**Try it:**
Your copy should hold every record exactly and no images.

══ Records shown

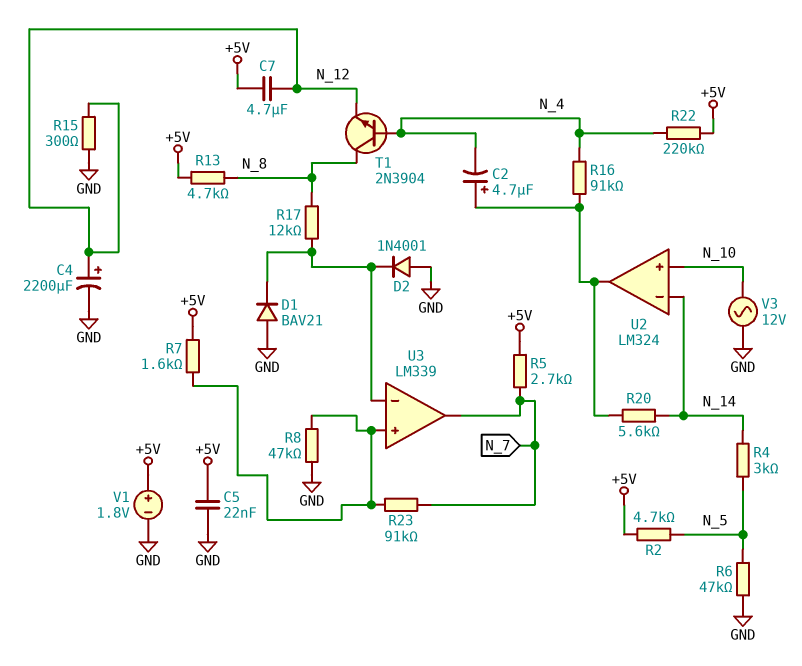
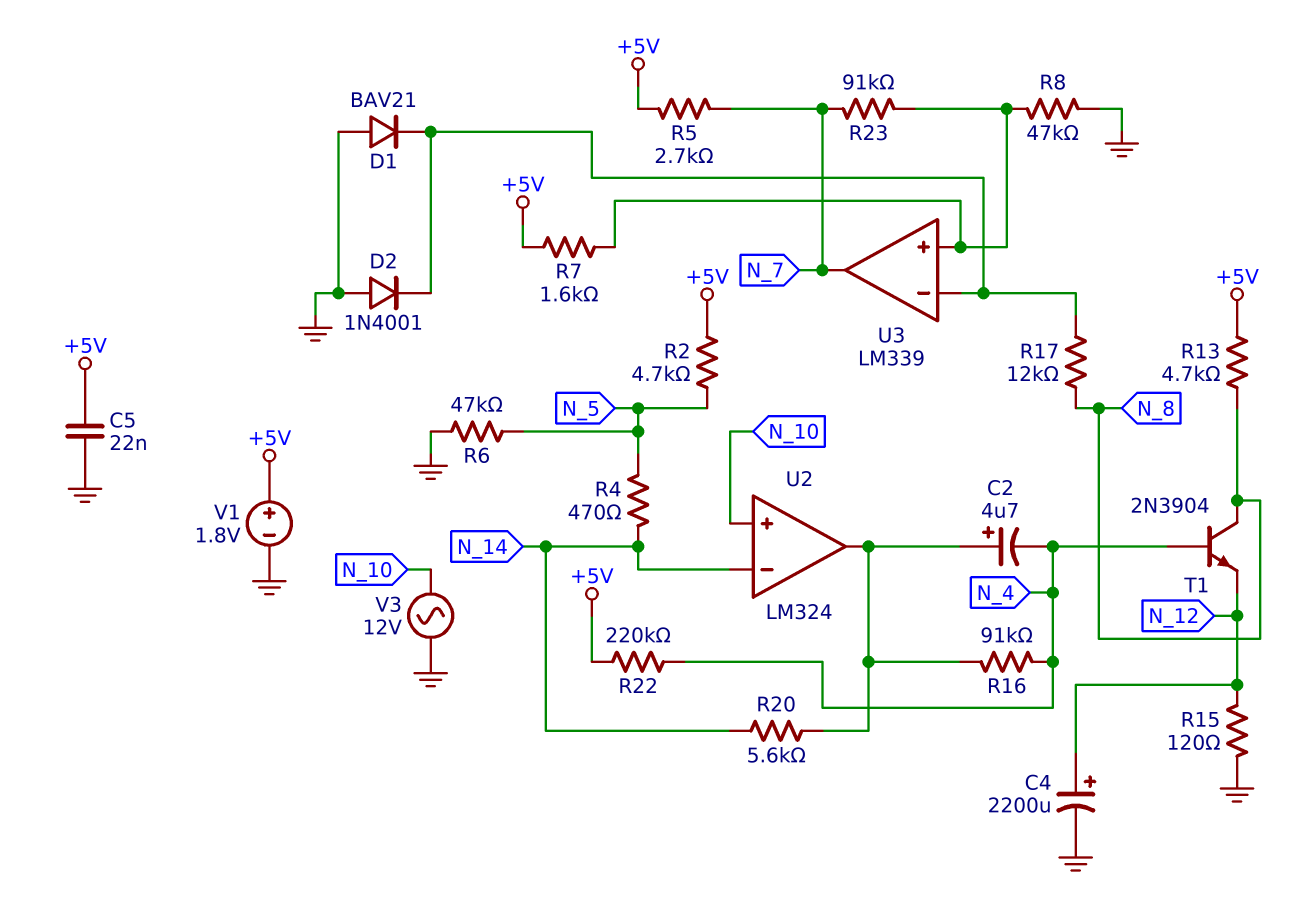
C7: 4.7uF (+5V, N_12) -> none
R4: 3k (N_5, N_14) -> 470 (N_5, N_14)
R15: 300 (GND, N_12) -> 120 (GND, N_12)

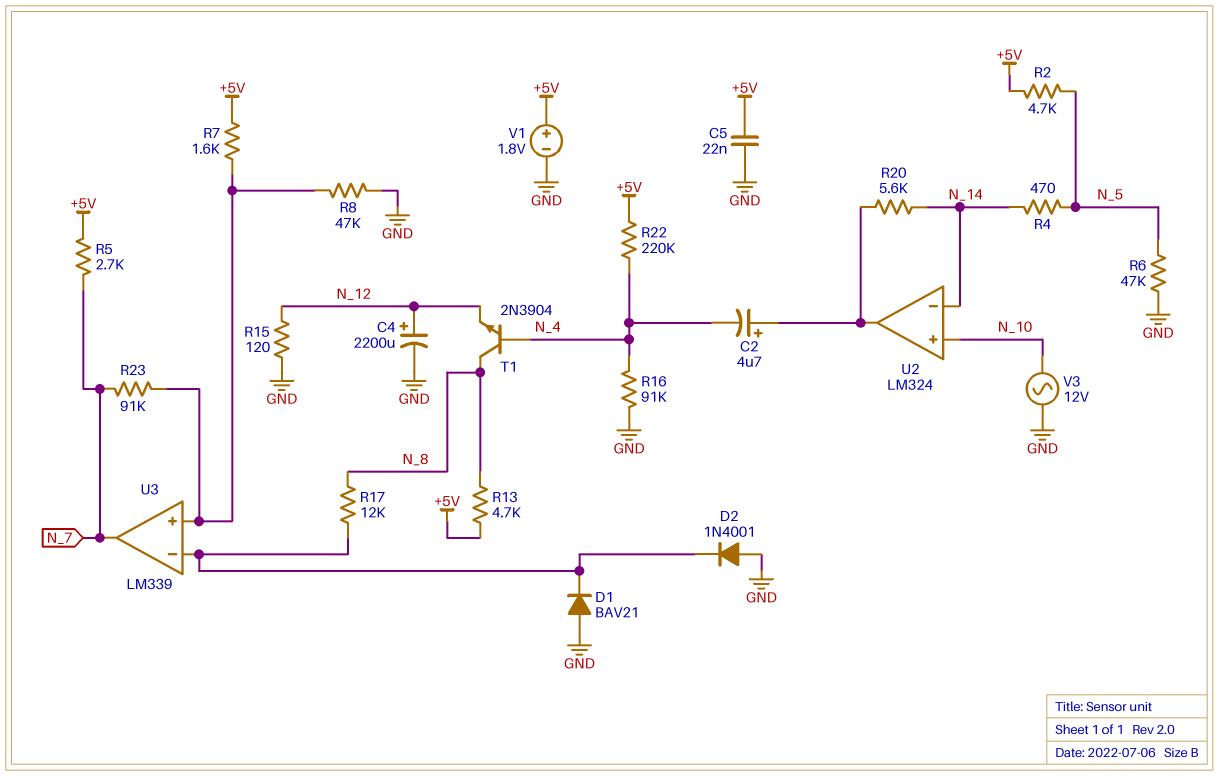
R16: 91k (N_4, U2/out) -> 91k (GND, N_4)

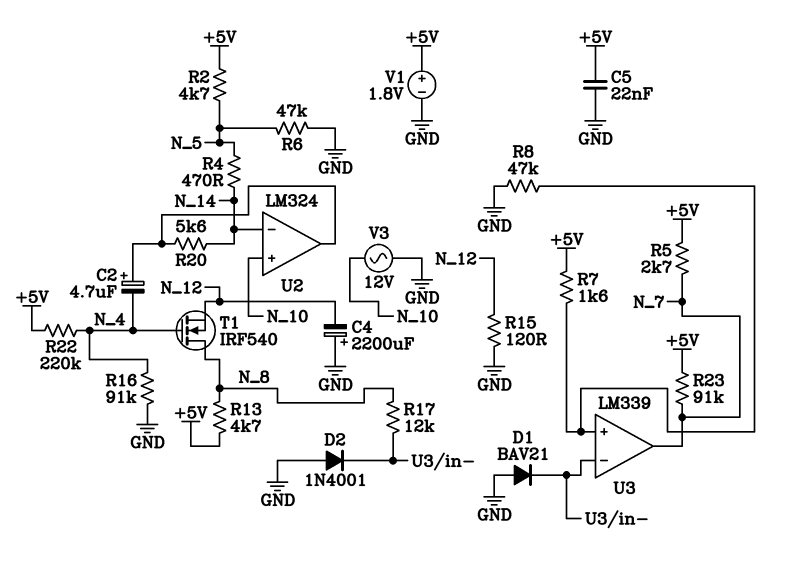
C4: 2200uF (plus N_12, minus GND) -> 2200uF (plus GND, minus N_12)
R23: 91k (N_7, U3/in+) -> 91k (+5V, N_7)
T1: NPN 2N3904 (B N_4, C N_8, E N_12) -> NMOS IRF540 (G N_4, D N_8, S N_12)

════

**Solution to this task:**
C7: 4.7uF (+5V, N_12) -> none
R4: 3k (N_5, N_14) -> 470 (N_5, N_14)
R15: 300 (GND, N_12) -> 120 (GND, N_12)

R16: 91k (N_4, U2/out) -> 91k (GND, N_4)

C4: 2200uF (plus N_12, minus GND) -> 2200uF (plus GND, minus N_12)
R23: 91k (N_7, U3/in+) -> 91k (+5V, N_7)
T1: NPN 2N3904 (B N_4, C N_8, E N_12) -> NMOS IRF540 (G N_4, D N_8, S N_12)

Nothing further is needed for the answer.